[Dataset excerpt]

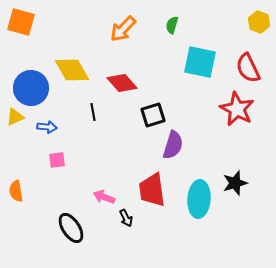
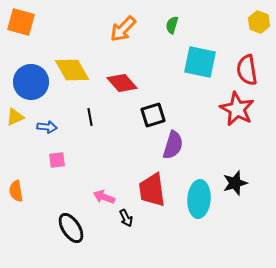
red semicircle: moved 1 px left, 2 px down; rotated 16 degrees clockwise
blue circle: moved 6 px up
black line: moved 3 px left, 5 px down
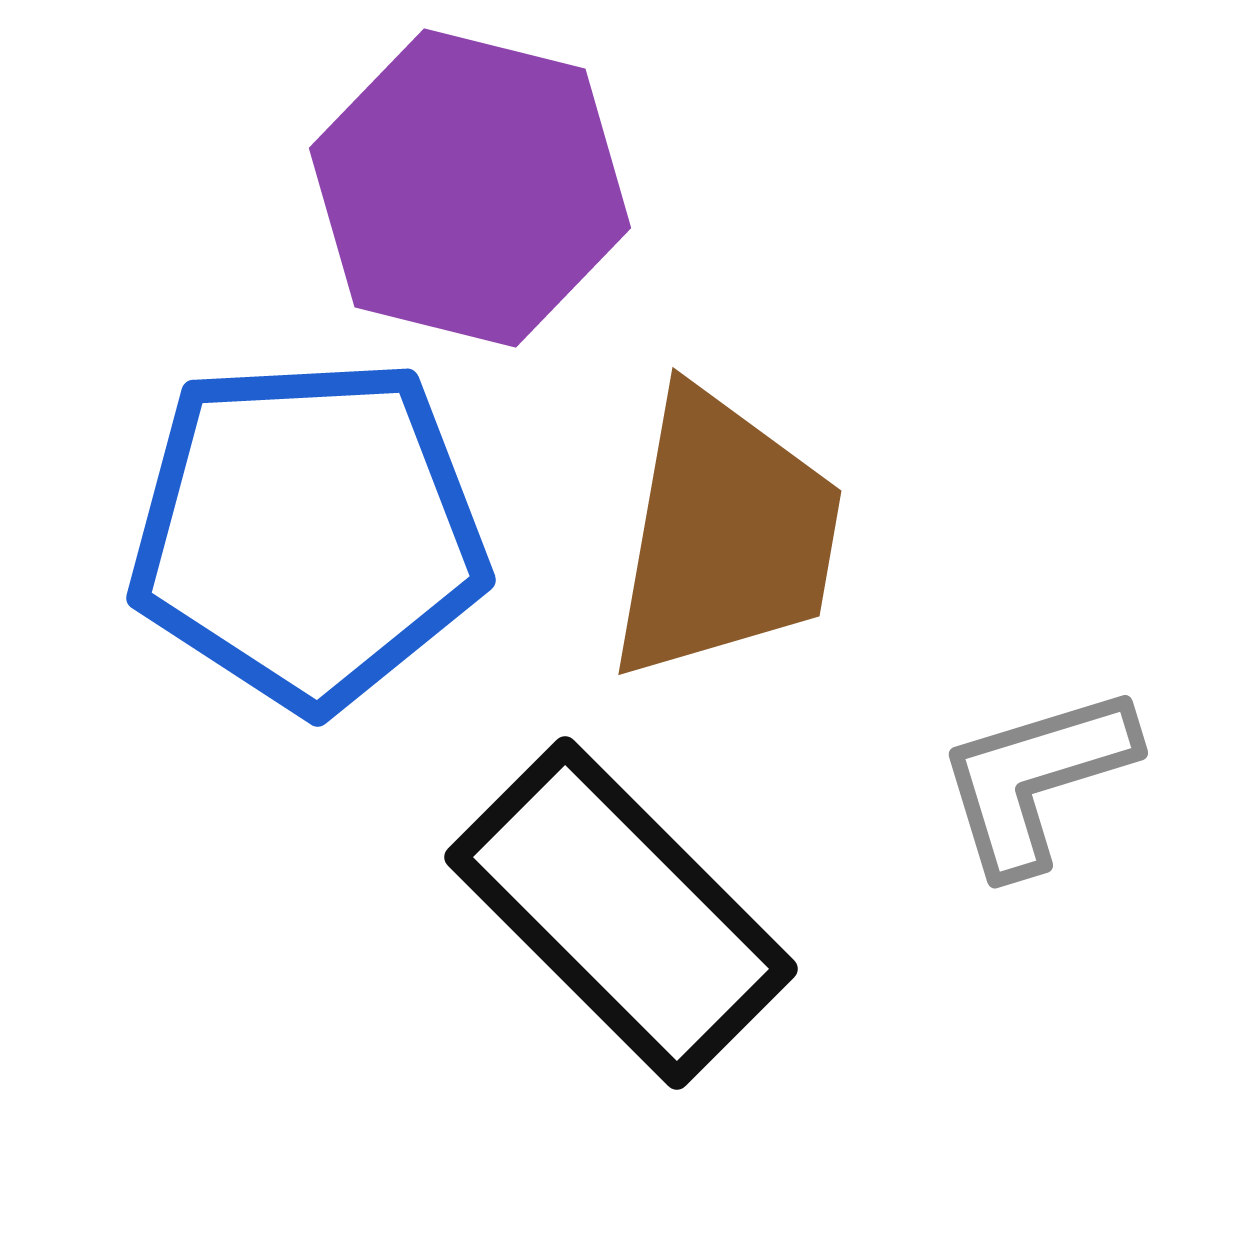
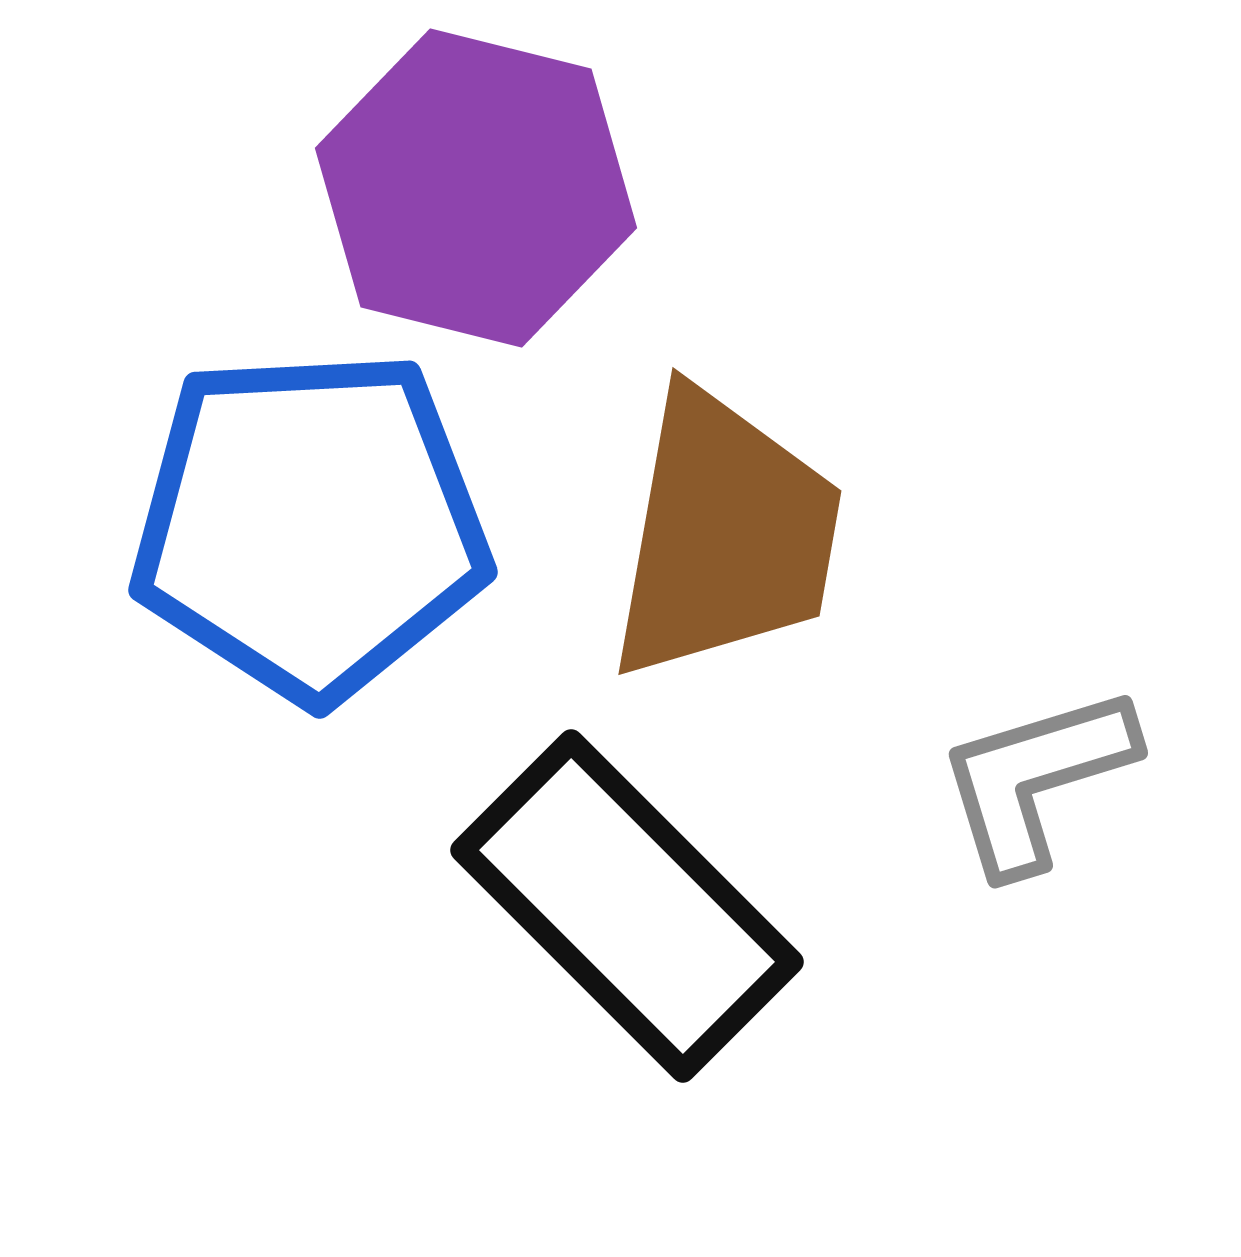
purple hexagon: moved 6 px right
blue pentagon: moved 2 px right, 8 px up
black rectangle: moved 6 px right, 7 px up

Prompt ▸ Echo the records above line for line without changing a word, and leave the pictures out of your answer.

Response for this exercise ▸
red semicircle: moved 1 px left, 2 px down; rotated 16 degrees clockwise
blue circle: moved 6 px up
black line: moved 3 px left, 5 px down
purple hexagon: moved 6 px right
blue pentagon: moved 2 px right, 8 px up
black rectangle: moved 6 px right, 7 px up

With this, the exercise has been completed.